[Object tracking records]
=== Begin Enclosure ===

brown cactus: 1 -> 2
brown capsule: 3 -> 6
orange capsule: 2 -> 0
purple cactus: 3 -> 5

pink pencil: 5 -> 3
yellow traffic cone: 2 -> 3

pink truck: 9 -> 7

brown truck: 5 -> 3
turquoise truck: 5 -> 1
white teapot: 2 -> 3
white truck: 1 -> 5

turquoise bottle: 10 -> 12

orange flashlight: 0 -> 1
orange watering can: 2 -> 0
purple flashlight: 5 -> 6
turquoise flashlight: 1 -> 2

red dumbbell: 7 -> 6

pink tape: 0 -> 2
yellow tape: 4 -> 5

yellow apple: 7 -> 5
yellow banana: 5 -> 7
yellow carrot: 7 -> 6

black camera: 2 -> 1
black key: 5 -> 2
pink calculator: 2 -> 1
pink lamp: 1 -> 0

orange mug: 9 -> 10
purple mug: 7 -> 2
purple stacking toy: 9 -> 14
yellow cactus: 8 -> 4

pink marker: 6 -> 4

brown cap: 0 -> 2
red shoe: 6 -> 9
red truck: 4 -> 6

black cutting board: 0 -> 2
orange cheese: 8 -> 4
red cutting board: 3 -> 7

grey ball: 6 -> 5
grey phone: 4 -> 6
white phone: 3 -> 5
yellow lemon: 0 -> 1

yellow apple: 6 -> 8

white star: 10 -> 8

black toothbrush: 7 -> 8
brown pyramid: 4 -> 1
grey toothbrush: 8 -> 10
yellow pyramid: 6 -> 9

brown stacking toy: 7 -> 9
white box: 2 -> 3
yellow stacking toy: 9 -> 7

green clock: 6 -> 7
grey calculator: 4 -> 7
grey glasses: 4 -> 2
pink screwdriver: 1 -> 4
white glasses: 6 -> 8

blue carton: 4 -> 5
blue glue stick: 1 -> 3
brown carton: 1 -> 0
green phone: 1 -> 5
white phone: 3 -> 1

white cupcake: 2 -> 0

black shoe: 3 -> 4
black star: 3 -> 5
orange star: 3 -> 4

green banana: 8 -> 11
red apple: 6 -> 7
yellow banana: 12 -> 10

=== End Enclosure ===

TASK ITEM: All of the lines above need to be given again exactly.

THE ANSWER:
brown cactus: 1 -> 2
brown capsule: 3 -> 6
orange capsule: 2 -> 0
purple cactus: 3 -> 5

pink pencil: 5 -> 3
yellow traffic cone: 2 -> 3

pink truck: 9 -> 7

brown truck: 5 -> 3
turquoise truck: 5 -> 1
white teapot: 2 -> 3
white truck: 1 -> 5

turquoise bottle: 10 -> 12

orange flashlight: 0 -> 1
orange watering can: 2 -> 0
purple flashlight: 5 -> 6
turquoise flashlight: 1 -> 2

red dumbbell: 7 -> 6

pink tape: 0 -> 2
yellow tape: 4 -> 5

yellow apple: 7 -> 5
yellow banana: 5 -> 7
yellow carrot: 7 -> 6

black camera: 2 -> 1
black key: 5 -> 2
pink calculator: 2 -> 1
pink lamp: 1 -> 0

orange mug: 9 -> 10
purple mug: 7 -> 2
purple stacking toy: 9 -> 14
yellow cactus: 8 -> 4

pink marker: 6 -> 4

brown cap: 0 -> 2
red shoe: 6 -> 9
red truck: 4 -> 6

black cutting board: 0 -> 2
orange cheese: 8 -> 4
red cutting board: 3 -> 7

grey ball: 6 -> 5
grey phone: 4 -> 6
white phone: 3 -> 5
yellow lemon: 0 -> 1

yellow apple: 6 -> 8

white star: 10 -> 8

black toothbrush: 7 -> 8
brown pyramid: 4 -> 1
grey toothbrush: 8 -> 10
yellow pyramid: 6 -> 9

brown stacking toy: 7 -> 9
white box: 2 -> 3
yellow stacking toy: 9 -> 7

green clock: 6 -> 7
grey calculator: 4 -> 7
grey glasses: 4 -> 2
pink screwdriver: 1 -> 4
white glasses: 6 -> 8

blue carton: 4 -> 5
blue glue stick: 1 -> 3
brown carton: 1 -> 0
green phone: 1 -> 5
white phone: 3 -> 1

white cupcake: 2 -> 0

black shoe: 3 -> 4
black star: 3 -> 5
orange star: 3 -> 4

green banana: 8 -> 11
red apple: 6 -> 7
yellow banana: 12 -> 10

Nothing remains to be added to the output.